_SOURCE INFORMATION_
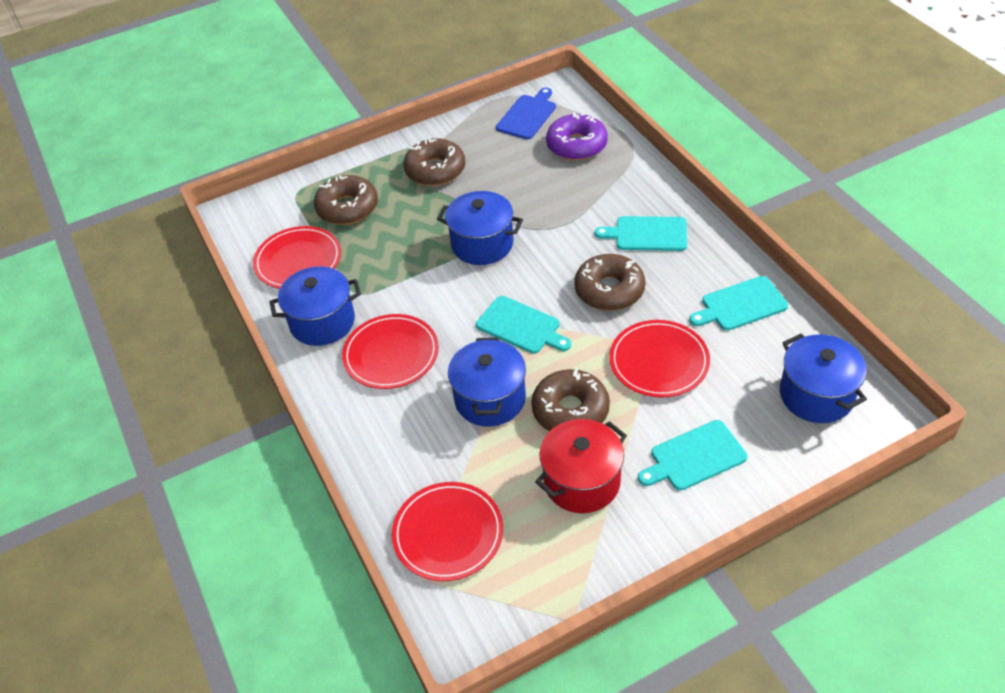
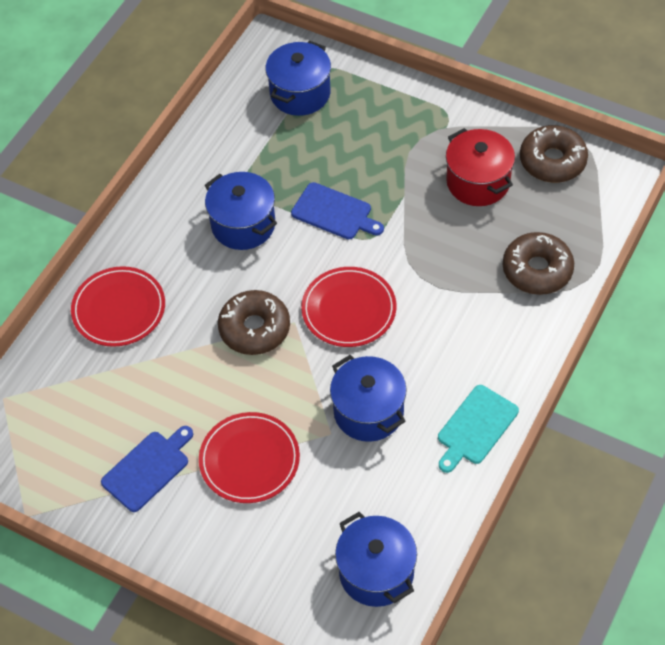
blue cutting board: 1 -> 2
brown donut: 4 -> 3
purple donut: 1 -> 0
red plate: 4 -> 3
turquoise cutting board: 4 -> 1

_WORK TO COMPLETE_
Every line that holds the word "cutting" should be copied from the listing.

_WRITTEN RESPONSE_
blue cutting board: 1 -> 2
turquoise cutting board: 4 -> 1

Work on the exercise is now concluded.